* EXERCISE
Output the records exactly, and drop each picture.

* SUPPLIED DATA

○ ○ ○

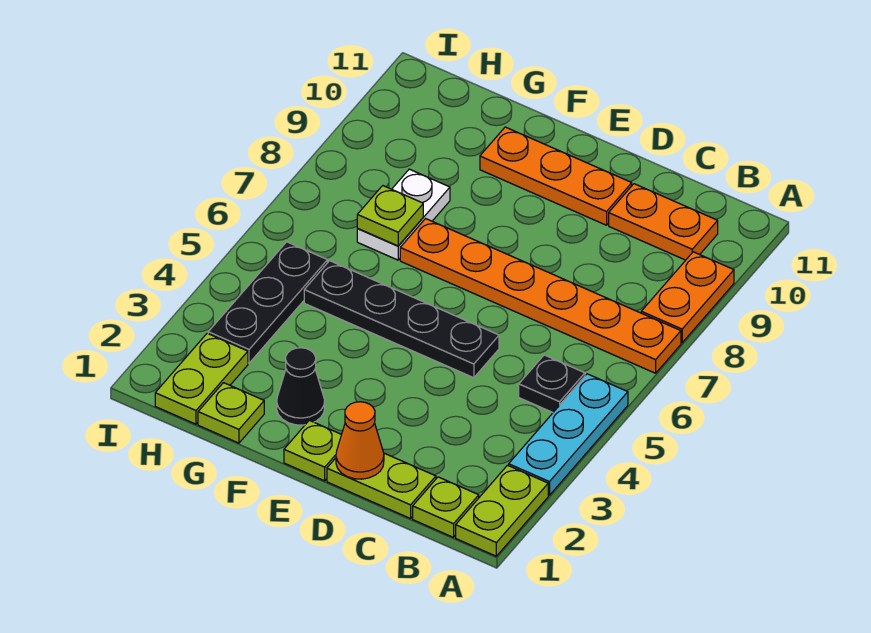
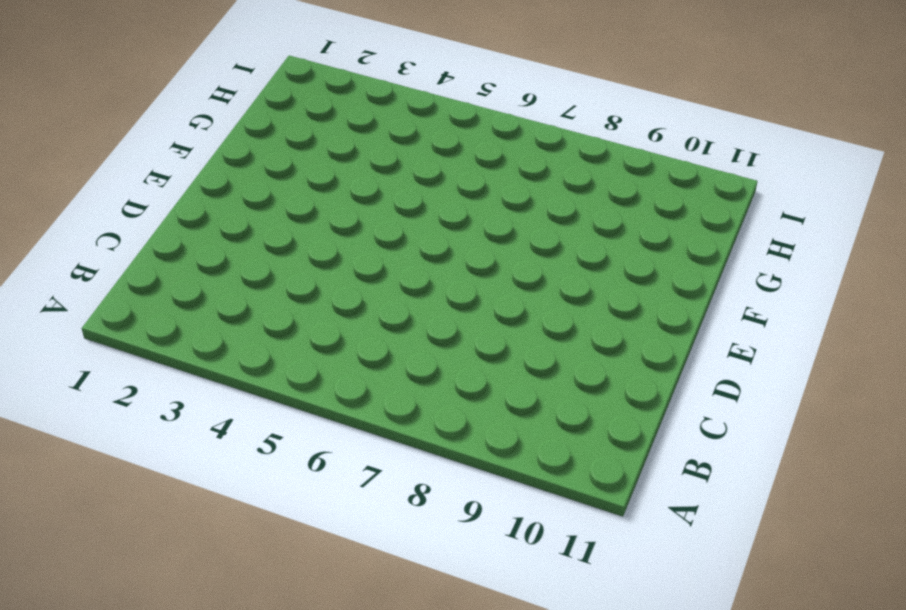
none -> lime plate A1:A2 level 1
none -> cyan plate A3:A5 level 1
none -> orange plate A7:F7 level 1

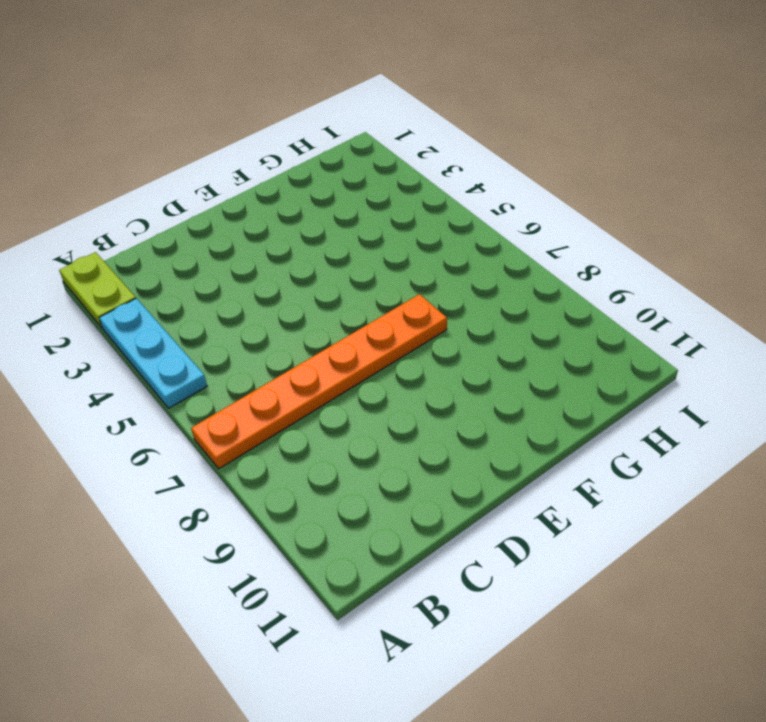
none -> orange plate A8:A9 level 1
none -> lime plate B1 level 1
none -> black plate B5 level 1

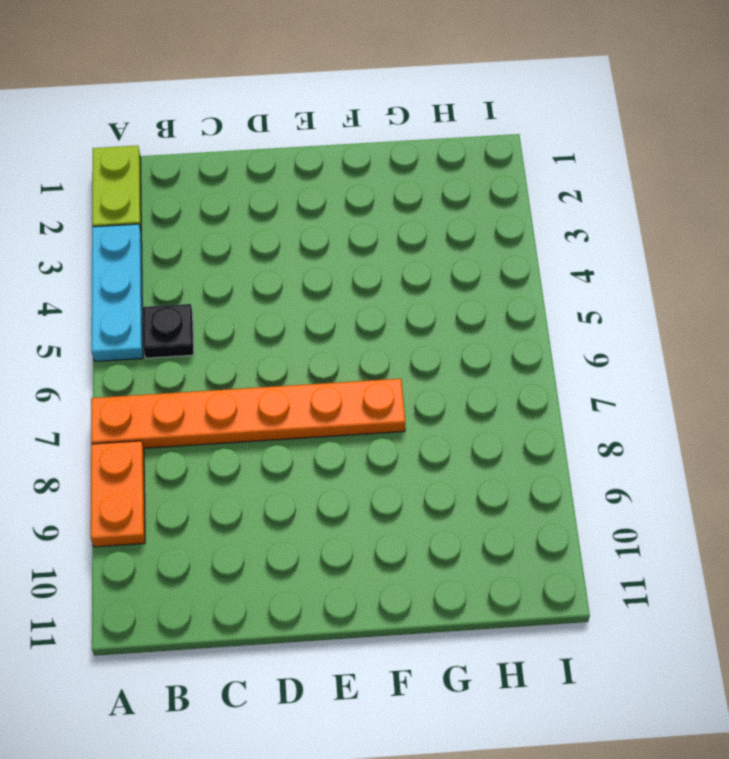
none -> lime plate B1 level 1
none -> orange plate B10:C10 level 1
none -> lime plate C1:D1 level 1

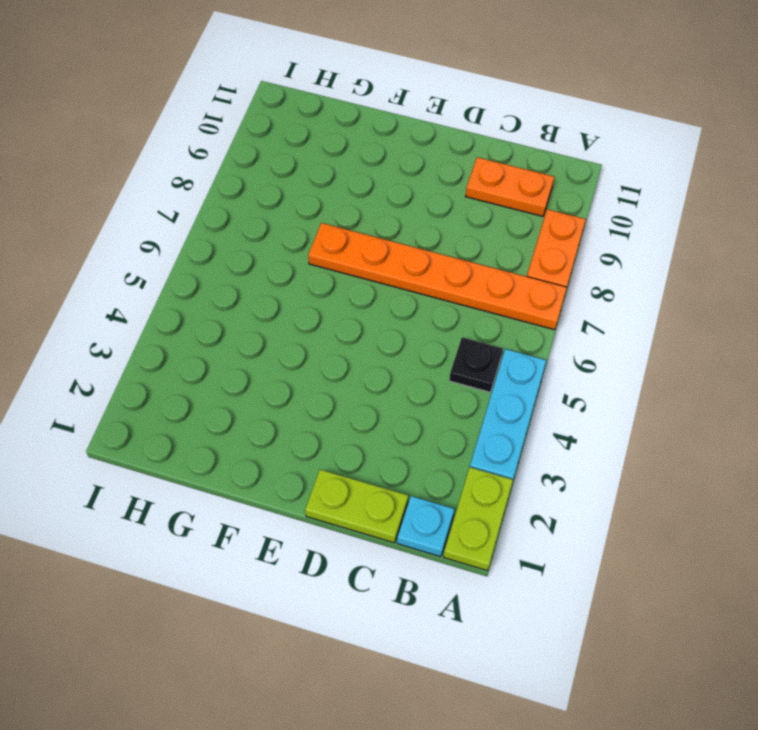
cyan plate B1 level 1 -> lime plate B1 level 1
none -> black plate D5:G5 level 1
none -> orange plate D10:F10 level 1
none -> lime plate E1 level 1

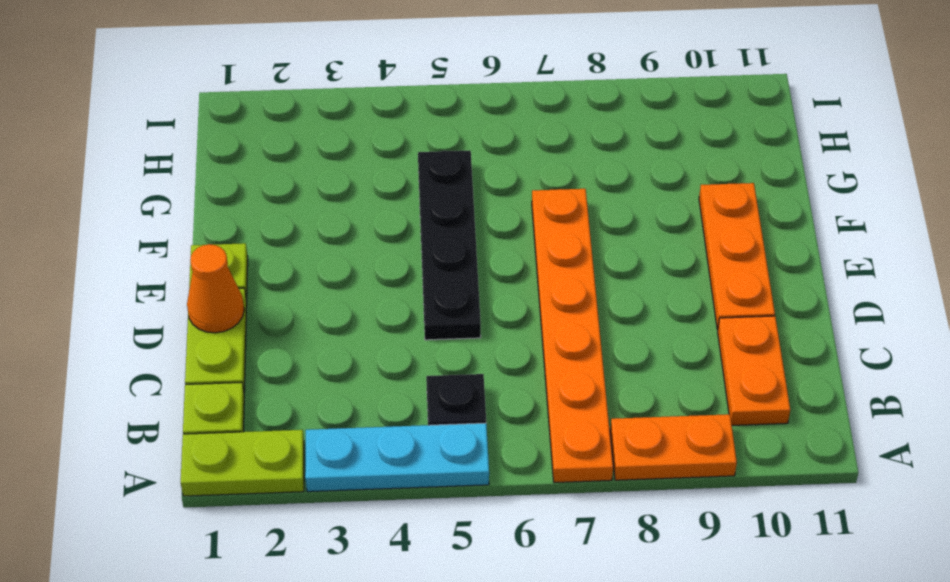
none -> black cone F2 level 1
none -> lime plate G1 level 1
none -> white plate G7:G8 level 1

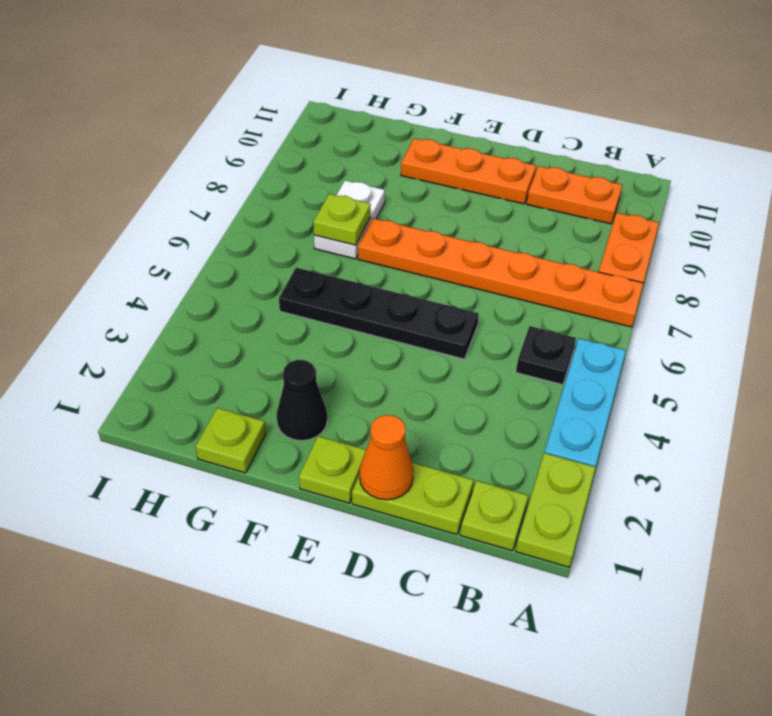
none -> lime plate H1:H2 level 1
none -> black plate H3:H5 level 1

○ ○ ○

* SOLVED PROBLEM
none -> lime plate A1:A2 level 1
none -> cyan plate A3:A5 level 1
none -> orange plate A7:F7 level 1

none -> orange plate A8:A9 level 1
none -> lime plate B1 level 1
none -> black plate B5 level 1

none -> lime plate B1 level 1
none -> orange plate B10:C10 level 1
none -> lime plate C1:D1 level 1

cyan plate B1 level 1 -> lime plate B1 level 1
none -> black plate D5:G5 level 1
none -> orange plate D10:F10 level 1
none -> lime plate E1 level 1

none -> black cone F2 level 1
none -> lime plate G1 level 1
none -> white plate G7:G8 level 1

none -> lime plate H1:H2 level 1
none -> black plate H3:H5 level 1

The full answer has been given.